> Aim of the exercise:
In the records that follow, find each line with the word "buffer" and copy it.

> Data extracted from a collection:
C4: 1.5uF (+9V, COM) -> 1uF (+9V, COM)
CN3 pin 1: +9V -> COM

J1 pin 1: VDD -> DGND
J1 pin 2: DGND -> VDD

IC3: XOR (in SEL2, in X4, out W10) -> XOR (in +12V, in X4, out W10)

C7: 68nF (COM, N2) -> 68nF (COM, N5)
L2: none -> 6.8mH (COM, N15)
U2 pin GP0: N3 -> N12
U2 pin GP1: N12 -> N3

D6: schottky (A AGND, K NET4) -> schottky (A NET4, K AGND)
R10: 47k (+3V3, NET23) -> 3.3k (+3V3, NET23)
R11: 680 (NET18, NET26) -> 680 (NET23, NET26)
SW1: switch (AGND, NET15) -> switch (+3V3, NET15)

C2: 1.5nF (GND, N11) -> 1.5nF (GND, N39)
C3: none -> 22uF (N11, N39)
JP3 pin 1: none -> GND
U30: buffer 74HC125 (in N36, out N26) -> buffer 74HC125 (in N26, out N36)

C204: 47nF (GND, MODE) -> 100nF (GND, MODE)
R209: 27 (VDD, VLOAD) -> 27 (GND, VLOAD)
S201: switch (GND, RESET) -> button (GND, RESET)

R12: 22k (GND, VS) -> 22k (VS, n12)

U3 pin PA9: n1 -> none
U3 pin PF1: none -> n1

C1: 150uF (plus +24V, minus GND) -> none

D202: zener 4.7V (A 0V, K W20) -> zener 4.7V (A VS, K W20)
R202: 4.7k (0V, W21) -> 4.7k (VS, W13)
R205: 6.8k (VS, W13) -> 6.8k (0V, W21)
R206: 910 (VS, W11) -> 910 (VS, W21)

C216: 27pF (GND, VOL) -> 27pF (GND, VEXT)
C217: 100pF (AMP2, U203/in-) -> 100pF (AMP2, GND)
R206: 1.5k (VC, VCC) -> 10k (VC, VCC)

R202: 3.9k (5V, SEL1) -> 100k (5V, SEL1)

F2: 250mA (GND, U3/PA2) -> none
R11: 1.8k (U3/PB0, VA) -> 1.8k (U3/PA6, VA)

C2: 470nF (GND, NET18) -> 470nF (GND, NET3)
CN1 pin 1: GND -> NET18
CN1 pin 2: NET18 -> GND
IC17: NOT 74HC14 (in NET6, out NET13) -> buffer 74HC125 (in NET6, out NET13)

> Reply to the task:
U30: buffer 74HC125 (in N36, out N26) -> buffer 74HC125 (in N26, out N36)
IC17: NOT 74HC14 (in NET6, out NET13) -> buffer 74HC125 (in NET6, out NET13)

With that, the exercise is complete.